* _AVAILABLE DATA_:
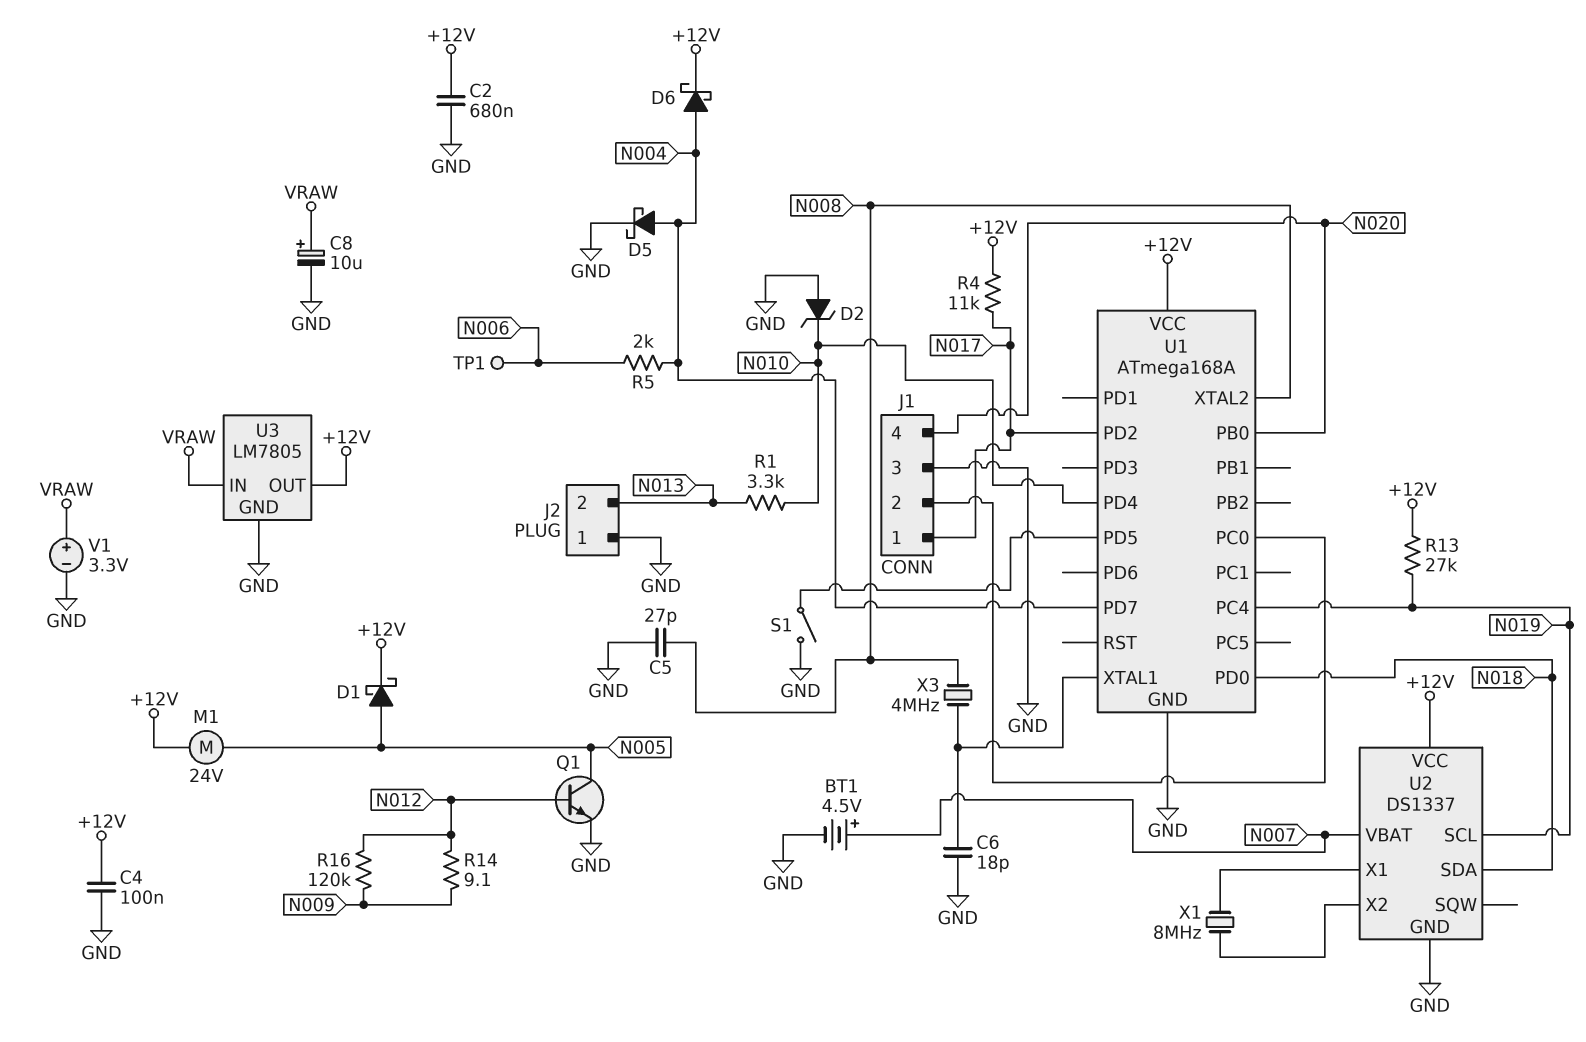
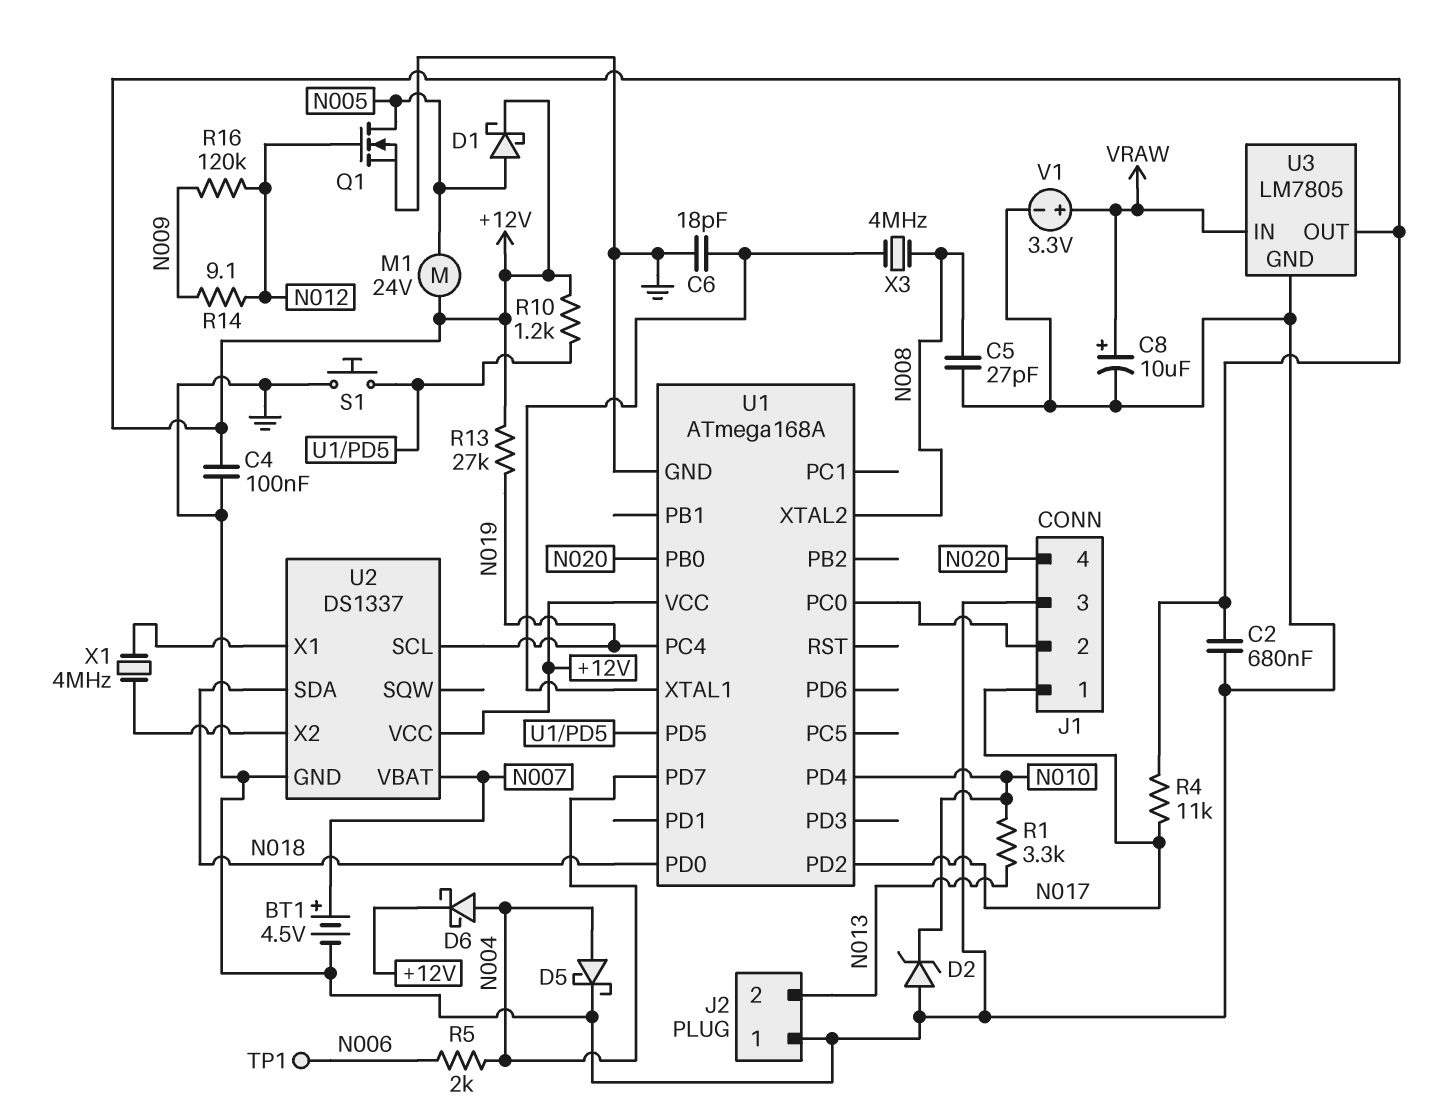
Q1: NPN (B N012, C N005, E GND) -> NMOS (G N012, D N005, S GND)
R10: none -> 1.2k (+12V, U1/PD5)
S1: switch (GND, U1/PD5) -> button (GND, U1/PD5)
X1: 8MHz (U2/X1, U2/X2) -> 4MHz (U2/X1, U2/X2)

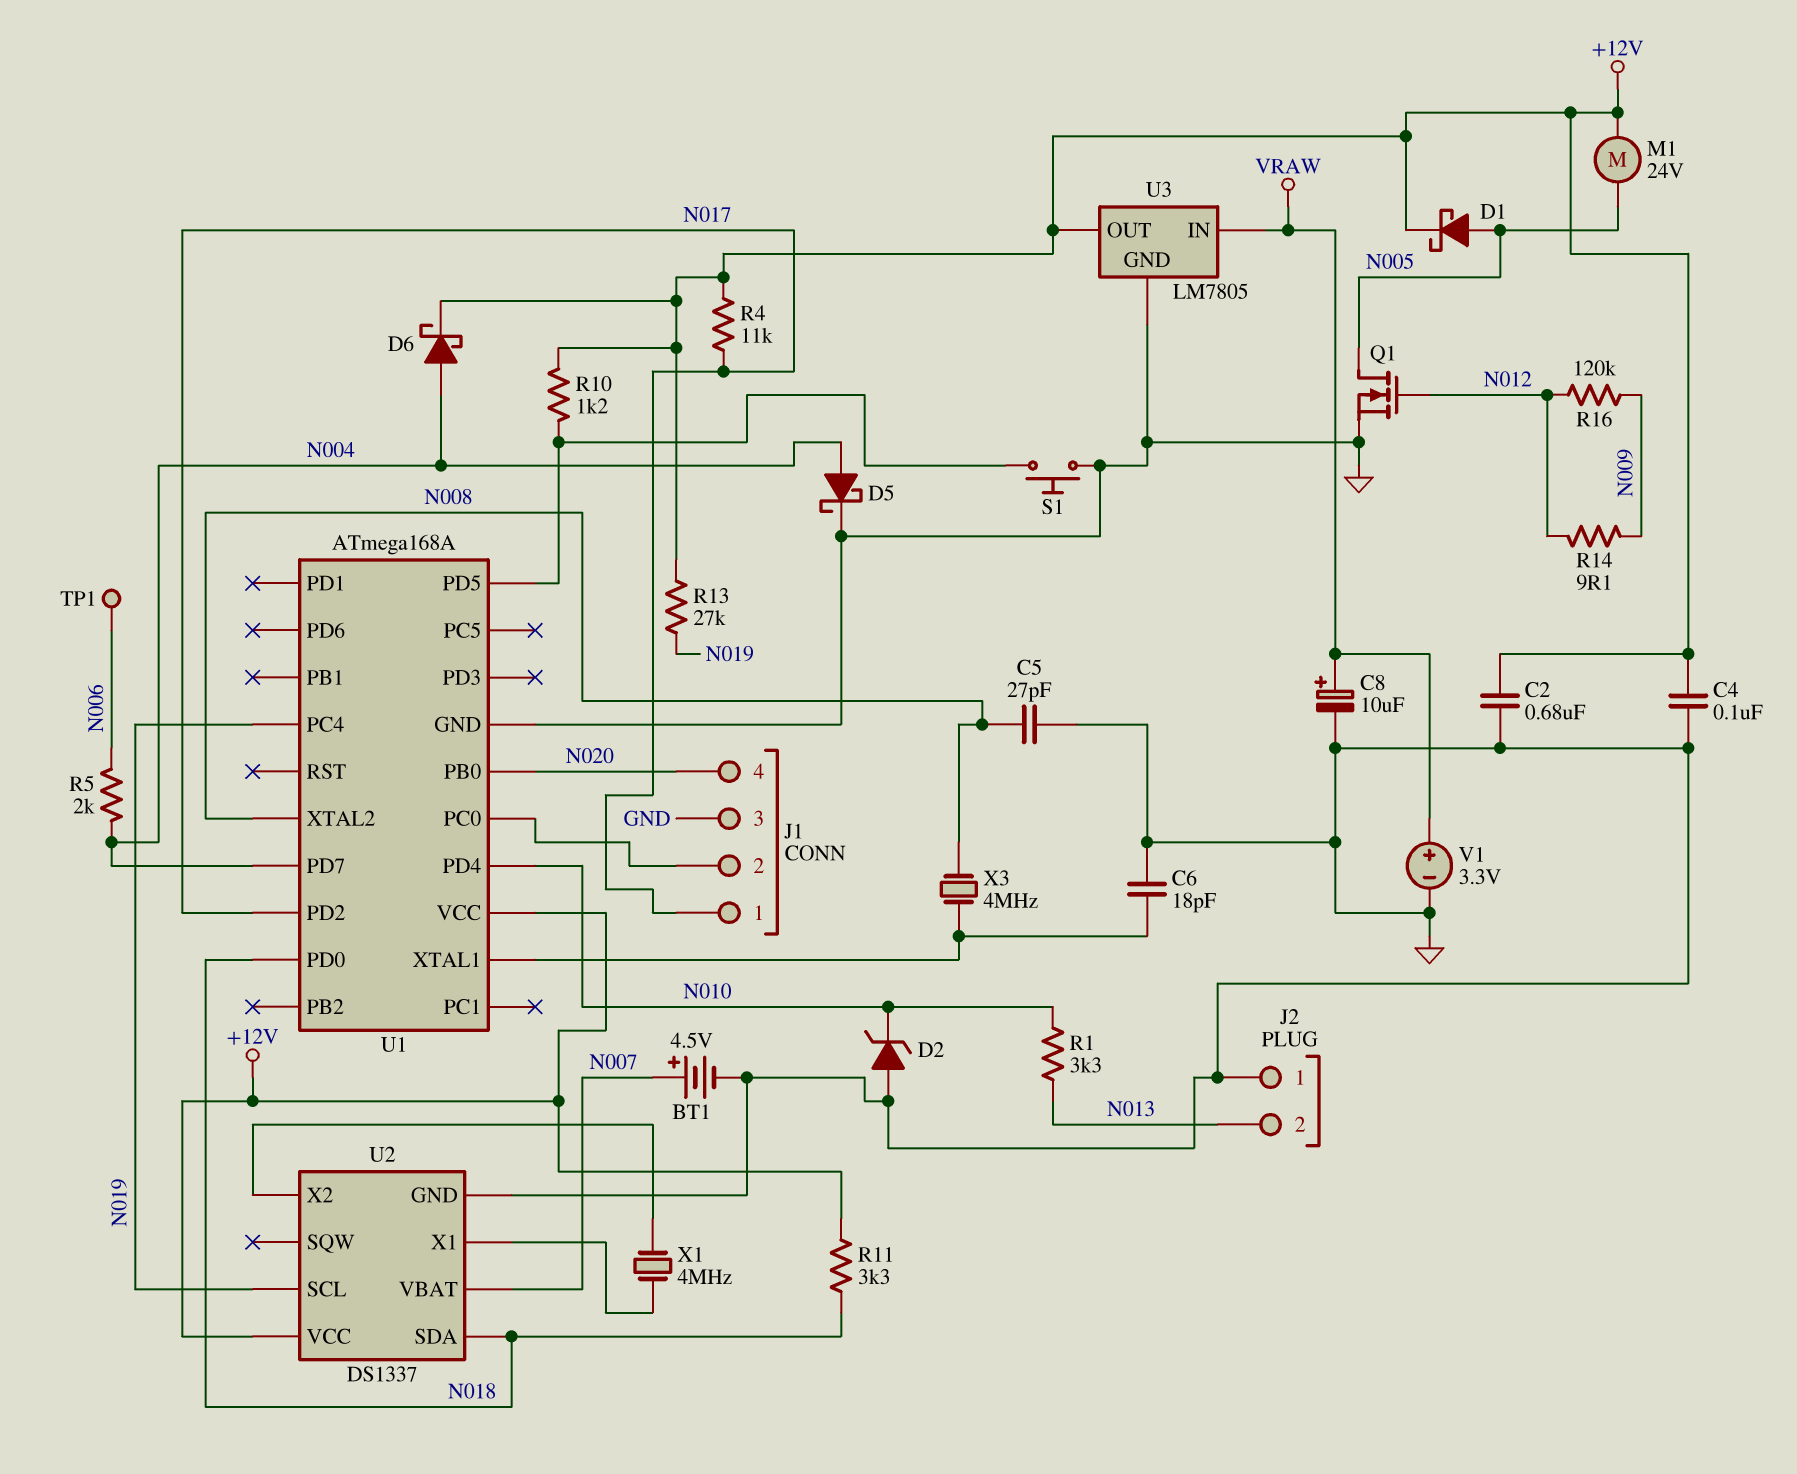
R11: none -> 3.3k (+12V, N018)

* _TASK DETAILS_:
Above are some records. Report the number of their lines that include "none", and add nothing else.

* _WRITTEN ANSWER_:
2